(Records from a dataset)
::::::::

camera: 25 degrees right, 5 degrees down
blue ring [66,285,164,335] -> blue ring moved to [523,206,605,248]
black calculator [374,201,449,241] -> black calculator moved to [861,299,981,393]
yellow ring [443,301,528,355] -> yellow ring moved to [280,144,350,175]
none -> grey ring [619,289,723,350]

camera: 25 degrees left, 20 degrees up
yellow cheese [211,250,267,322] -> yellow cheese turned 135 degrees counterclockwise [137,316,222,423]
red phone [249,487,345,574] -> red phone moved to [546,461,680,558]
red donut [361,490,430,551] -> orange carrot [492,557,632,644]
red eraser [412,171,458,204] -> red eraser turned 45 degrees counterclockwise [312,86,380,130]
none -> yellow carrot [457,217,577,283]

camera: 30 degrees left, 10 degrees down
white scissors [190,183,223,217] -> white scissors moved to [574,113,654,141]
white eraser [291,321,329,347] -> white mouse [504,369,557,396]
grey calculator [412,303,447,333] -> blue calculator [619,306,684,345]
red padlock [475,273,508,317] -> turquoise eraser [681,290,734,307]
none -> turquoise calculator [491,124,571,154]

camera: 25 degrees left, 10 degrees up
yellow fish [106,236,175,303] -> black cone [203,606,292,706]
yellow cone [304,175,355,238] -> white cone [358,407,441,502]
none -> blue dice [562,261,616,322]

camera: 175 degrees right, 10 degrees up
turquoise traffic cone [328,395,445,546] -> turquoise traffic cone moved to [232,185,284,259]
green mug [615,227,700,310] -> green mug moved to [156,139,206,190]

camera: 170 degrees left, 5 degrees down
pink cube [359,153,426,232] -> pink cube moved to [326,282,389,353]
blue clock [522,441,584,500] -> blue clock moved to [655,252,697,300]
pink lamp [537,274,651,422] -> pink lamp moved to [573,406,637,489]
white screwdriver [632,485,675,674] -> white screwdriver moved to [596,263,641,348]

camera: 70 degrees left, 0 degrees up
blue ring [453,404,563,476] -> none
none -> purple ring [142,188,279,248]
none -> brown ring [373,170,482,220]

::::::::

Give back, word for word, the lines of the records that run from the one holding "none -> purple ring [142,188,279,248]" to the very last.

EXERCISE SOLUTION:
none -> purple ring [142,188,279,248]
none -> brown ring [373,170,482,220]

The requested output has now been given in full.